START DATA SUPPLIED

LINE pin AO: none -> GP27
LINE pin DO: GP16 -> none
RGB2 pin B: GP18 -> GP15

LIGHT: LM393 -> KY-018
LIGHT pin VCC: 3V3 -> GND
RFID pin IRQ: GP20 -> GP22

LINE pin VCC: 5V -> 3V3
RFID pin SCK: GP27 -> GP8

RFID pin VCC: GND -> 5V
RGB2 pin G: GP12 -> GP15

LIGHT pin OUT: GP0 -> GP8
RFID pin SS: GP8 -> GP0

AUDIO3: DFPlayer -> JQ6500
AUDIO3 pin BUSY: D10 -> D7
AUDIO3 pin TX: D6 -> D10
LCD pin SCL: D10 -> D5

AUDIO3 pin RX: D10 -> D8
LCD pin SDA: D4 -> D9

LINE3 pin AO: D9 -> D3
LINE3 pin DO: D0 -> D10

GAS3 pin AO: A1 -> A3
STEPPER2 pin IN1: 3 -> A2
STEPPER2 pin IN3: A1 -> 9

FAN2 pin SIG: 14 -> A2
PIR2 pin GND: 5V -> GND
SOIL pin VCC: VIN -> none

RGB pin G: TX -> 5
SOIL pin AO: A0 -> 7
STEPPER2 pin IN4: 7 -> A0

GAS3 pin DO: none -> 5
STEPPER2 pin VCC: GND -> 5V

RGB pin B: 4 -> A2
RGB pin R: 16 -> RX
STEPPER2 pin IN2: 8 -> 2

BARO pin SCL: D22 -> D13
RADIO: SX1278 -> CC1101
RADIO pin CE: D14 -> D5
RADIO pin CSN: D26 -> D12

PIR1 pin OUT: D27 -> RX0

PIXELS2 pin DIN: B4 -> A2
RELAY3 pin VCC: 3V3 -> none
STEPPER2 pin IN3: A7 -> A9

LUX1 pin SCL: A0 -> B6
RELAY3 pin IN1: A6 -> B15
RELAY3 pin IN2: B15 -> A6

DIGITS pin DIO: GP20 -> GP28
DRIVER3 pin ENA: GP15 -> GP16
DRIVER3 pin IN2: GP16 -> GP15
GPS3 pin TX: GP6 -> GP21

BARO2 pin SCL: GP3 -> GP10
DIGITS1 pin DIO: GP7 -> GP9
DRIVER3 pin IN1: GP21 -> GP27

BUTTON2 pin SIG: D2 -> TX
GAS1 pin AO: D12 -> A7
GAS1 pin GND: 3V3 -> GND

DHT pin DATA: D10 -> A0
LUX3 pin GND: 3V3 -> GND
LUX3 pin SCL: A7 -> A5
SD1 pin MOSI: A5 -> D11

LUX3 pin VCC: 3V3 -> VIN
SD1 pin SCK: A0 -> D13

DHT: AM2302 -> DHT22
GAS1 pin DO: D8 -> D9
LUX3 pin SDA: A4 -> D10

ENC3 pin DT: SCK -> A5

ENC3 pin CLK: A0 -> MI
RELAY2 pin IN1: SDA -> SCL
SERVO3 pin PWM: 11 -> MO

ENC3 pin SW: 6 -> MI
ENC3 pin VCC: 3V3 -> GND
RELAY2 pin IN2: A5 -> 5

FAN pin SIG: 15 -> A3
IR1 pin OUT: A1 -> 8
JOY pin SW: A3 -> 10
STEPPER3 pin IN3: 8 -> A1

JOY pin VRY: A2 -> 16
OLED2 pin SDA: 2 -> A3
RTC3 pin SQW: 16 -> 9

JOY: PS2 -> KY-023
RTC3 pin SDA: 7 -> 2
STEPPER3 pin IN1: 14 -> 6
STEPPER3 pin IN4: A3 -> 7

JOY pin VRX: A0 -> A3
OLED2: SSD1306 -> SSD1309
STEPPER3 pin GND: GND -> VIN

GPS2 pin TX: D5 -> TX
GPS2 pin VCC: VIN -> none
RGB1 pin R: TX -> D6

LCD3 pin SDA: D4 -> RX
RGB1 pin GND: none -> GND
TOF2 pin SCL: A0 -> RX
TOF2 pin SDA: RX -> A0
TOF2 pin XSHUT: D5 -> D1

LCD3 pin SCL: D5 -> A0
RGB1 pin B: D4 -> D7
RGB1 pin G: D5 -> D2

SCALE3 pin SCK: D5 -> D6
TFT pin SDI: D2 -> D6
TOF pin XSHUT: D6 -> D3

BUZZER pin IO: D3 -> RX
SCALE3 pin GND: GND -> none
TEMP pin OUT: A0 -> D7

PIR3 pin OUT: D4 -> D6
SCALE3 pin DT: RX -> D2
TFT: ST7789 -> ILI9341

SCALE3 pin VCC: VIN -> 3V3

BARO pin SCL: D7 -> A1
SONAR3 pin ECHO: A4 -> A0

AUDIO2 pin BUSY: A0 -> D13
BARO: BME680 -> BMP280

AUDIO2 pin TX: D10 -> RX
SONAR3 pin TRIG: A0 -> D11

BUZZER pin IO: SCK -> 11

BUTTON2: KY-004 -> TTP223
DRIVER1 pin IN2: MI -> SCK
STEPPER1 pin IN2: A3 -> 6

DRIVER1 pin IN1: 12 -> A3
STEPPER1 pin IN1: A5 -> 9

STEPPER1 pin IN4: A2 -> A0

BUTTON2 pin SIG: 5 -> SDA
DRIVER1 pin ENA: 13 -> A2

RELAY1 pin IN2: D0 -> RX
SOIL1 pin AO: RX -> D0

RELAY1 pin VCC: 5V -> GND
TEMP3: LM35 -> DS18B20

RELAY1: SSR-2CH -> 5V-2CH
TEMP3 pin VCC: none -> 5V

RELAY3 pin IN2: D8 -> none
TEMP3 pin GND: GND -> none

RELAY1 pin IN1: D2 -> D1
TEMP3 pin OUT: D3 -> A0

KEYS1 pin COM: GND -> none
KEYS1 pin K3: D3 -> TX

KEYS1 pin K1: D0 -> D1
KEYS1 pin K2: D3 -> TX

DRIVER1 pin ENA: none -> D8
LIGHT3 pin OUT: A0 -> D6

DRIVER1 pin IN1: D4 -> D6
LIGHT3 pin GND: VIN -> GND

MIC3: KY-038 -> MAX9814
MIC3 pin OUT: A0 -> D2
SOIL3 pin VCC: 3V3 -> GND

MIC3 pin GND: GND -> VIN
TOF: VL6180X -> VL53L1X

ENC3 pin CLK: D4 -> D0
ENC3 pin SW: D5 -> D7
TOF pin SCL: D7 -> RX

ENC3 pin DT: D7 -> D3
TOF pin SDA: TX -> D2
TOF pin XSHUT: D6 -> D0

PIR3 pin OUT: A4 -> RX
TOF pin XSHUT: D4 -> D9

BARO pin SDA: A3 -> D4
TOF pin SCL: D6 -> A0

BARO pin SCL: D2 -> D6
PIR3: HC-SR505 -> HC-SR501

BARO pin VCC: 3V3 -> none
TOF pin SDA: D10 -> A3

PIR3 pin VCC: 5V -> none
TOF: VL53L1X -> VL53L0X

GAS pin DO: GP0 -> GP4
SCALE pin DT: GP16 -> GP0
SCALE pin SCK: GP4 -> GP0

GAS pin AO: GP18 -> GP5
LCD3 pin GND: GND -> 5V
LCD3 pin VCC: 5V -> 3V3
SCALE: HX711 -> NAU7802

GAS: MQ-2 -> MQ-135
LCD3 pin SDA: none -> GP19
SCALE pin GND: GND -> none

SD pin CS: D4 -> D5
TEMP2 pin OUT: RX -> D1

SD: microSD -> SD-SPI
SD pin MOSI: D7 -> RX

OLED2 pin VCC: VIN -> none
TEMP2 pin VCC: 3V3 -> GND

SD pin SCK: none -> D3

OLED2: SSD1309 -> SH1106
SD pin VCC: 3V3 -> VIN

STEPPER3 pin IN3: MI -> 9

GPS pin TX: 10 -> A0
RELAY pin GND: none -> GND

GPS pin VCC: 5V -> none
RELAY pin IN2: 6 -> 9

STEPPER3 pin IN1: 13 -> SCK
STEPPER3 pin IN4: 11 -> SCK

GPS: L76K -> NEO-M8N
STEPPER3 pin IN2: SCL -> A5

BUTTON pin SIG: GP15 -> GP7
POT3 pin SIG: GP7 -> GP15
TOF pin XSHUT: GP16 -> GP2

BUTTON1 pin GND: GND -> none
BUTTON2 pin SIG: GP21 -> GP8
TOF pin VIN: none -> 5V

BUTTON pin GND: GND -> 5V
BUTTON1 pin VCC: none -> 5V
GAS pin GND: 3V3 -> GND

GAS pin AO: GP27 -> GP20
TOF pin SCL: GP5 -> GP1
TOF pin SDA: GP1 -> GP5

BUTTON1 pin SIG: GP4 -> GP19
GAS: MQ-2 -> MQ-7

END DATA SUPPLIED

▸ **WHAT YOU HAVE TO DO**
From the records above, transcribe without alteration every line from the one with "SOIL pin AO: A0 -> 7" to the one with "SONAR3 pin TRIG: A0 -> D11", inclusive.

▸ **ANSWER FOR THIS EXERCISE**
SOIL pin AO: A0 -> 7
STEPPER2 pin IN4: 7 -> A0

GAS3 pin DO: none -> 5
STEPPER2 pin VCC: GND -> 5V

RGB pin B: 4 -> A2
RGB pin R: 16 -> RX
STEPPER2 pin IN2: 8 -> 2

BARO pin SCL: D22 -> D13
RADIO: SX1278 -> CC1101
RADIO pin CE: D14 -> D5
RADIO pin CSN: D26 -> D12

PIR1 pin OUT: D27 -> RX0

PIXELS2 pin DIN: B4 -> A2
RELAY3 pin VCC: 3V3 -> none
STEPPER2 pin IN3: A7 -> A9

LUX1 pin SCL: A0 -> B6
RELAY3 pin IN1: A6 -> B15
RELAY3 pin IN2: B15 -> A6

DIGITS pin DIO: GP20 -> GP28
DRIVER3 pin ENA: GP15 -> GP16
DRIVER3 pin IN2: GP16 -> GP15
GPS3 pin TX: GP6 -> GP21

BARO2 pin SCL: GP3 -> GP10
DIGITS1 pin DIO: GP7 -> GP9
DRIVER3 pin IN1: GP21 -> GP27

BUTTON2 pin SIG: D2 -> TX
GAS1 pin AO: D12 -> A7
GAS1 pin GND: 3V3 -> GND

DHT pin DATA: D10 -> A0
LUX3 pin GND: 3V3 -> GND
LUX3 pin SCL: A7 -> A5
SD1 pin MOSI: A5 -> D11

LUX3 pin VCC: 3V3 -> VIN
SD1 pin SCK: A0 -> D13

DHT: AM2302 -> DHT22
GAS1 pin DO: D8 -> D9
LUX3 pin SDA: A4 -> D10

ENC3 pin DT: SCK -> A5

ENC3 pin CLK: A0 -> MI
RELAY2 pin IN1: SDA -> SCL
SERVO3 pin PWM: 11 -> MO

ENC3 pin SW: 6 -> MI
ENC3 pin VCC: 3V3 -> GND
RELAY2 pin IN2: A5 -> 5

FAN pin SIG: 15 -> A3
IR1 pin OUT: A1 -> 8
JOY pin SW: A3 -> 10
STEPPER3 pin IN3: 8 -> A1

JOY pin VRY: A2 -> 16
OLED2 pin SDA: 2 -> A3
RTC3 pin SQW: 16 -> 9

JOY: PS2 -> KY-023
RTC3 pin SDA: 7 -> 2
STEPPER3 pin IN1: 14 -> 6
STEPPER3 pin IN4: A3 -> 7

JOY pin VRX: A0 -> A3
OLED2: SSD1306 -> SSD1309
STEPPER3 pin GND: GND -> VIN

GPS2 pin TX: D5 -> TX
GPS2 pin VCC: VIN -> none
RGB1 pin R: TX -> D6

LCD3 pin SDA: D4 -> RX
RGB1 pin GND: none -> GND
TOF2 pin SCL: A0 -> RX
TOF2 pin SDA: RX -> A0
TOF2 pin XSHUT: D5 -> D1

LCD3 pin SCL: D5 -> A0
RGB1 pin B: D4 -> D7
RGB1 pin G: D5 -> D2

SCALE3 pin SCK: D5 -> D6
TFT pin SDI: D2 -> D6
TOF pin XSHUT: D6 -> D3

BUZZER pin IO: D3 -> RX
SCALE3 pin GND: GND -> none
TEMP pin OUT: A0 -> D7

PIR3 pin OUT: D4 -> D6
SCALE3 pin DT: RX -> D2
TFT: ST7789 -> ILI9341

SCALE3 pin VCC: VIN -> 3V3

BARO pin SCL: D7 -> A1
SONAR3 pin ECHO: A4 -> A0

AUDIO2 pin BUSY: A0 -> D13
BARO: BME680 -> BMP280

AUDIO2 pin TX: D10 -> RX
SONAR3 pin TRIG: A0 -> D11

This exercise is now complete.